- [Problem to work on]: Find "D201: LED green" in the material below, then write out that line and every line after it exactly, ending with the last one; skip the pictures.

=== Section Start ===

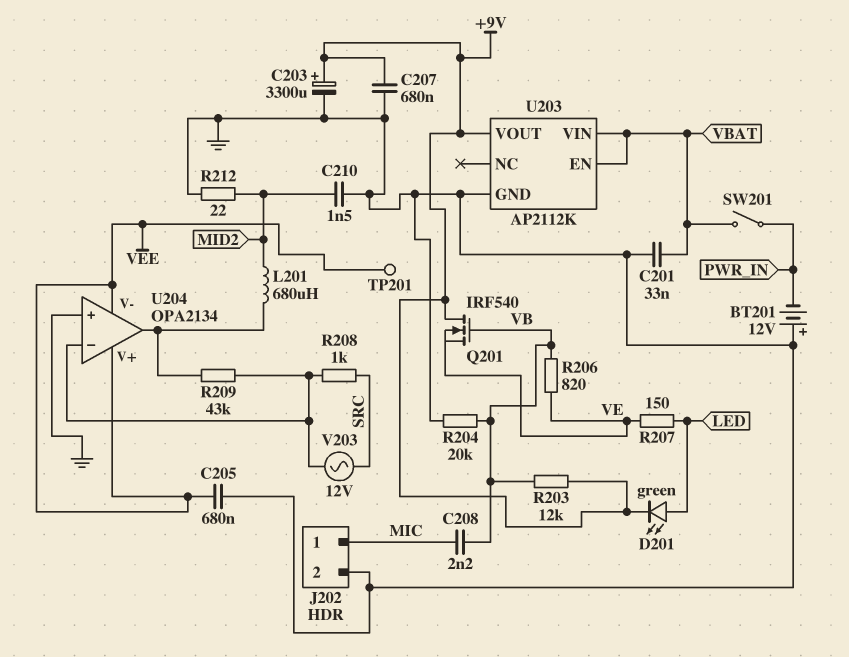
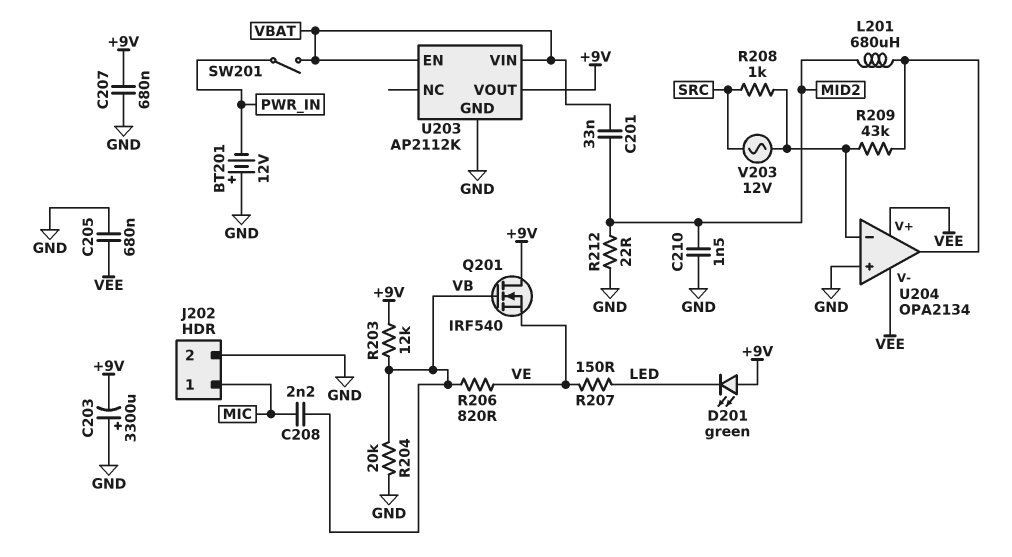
C201: 33nF (GND, VBAT) -> 33nF (MID2, VBAT)
C203: 3300uF (plus +9V, minus GND) -> 3300uF (plus GND, minus +9V)
D201: LED green (A LED, K +9V) -> LED green (A +9V, K LED)
TP201: test point (VEE) -> none

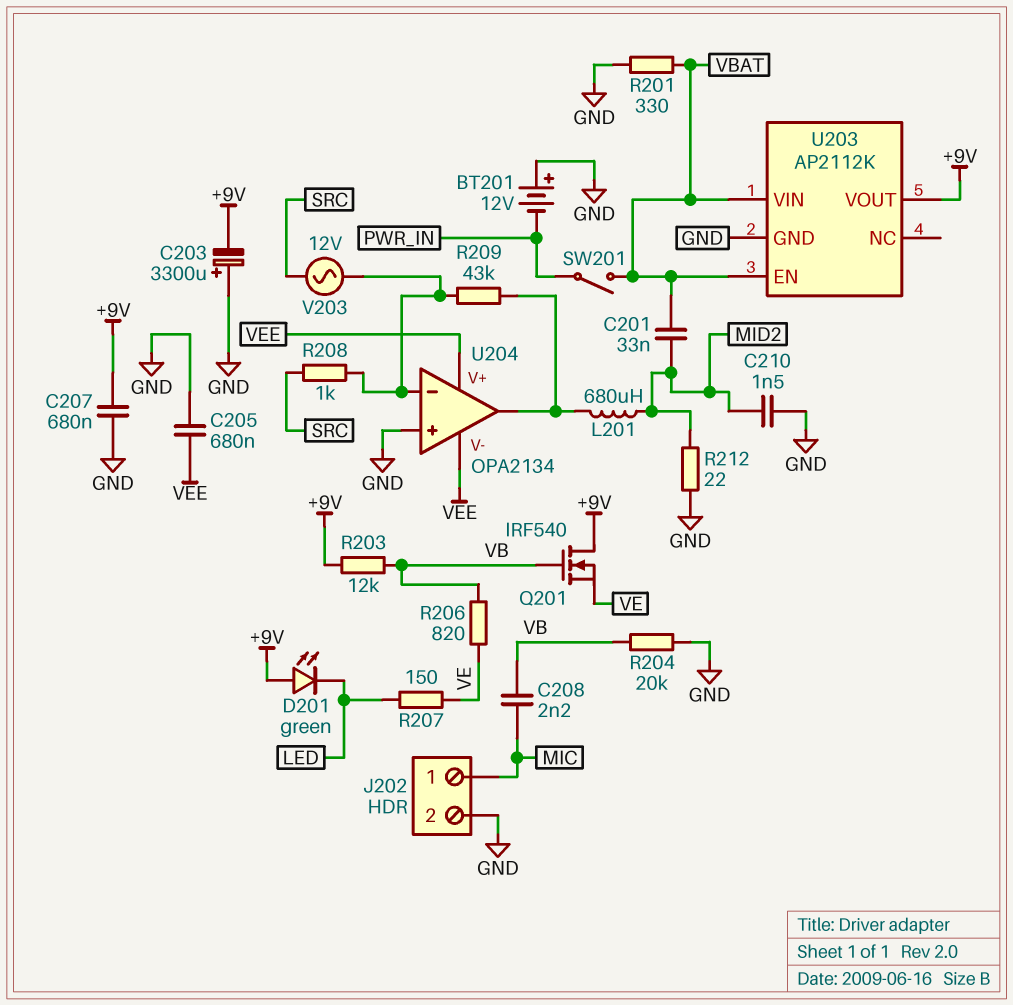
R201: none -> 330 (GND, VBAT)

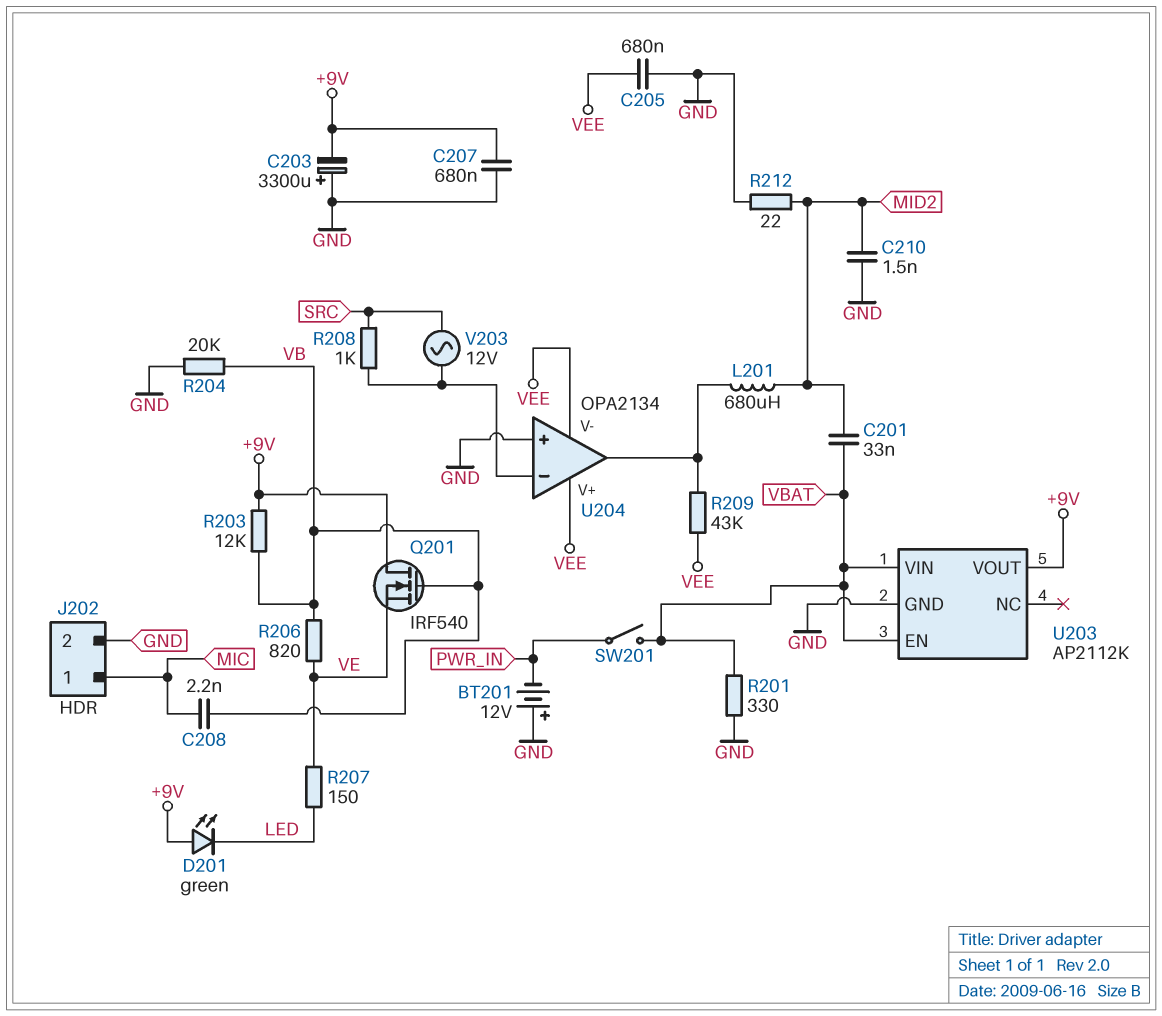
R209: 43k (U204/in-, U204/out) -> 43k (U204/out, VEE)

=== Section End ===

- [Result]:
D201: LED green (A LED, K +9V) -> LED green (A +9V, K LED)
TP201: test point (VEE) -> none

R201: none -> 330 (GND, VBAT)

R209: 43k (U204/in-, U204/out) -> 43k (U204/out, VEE)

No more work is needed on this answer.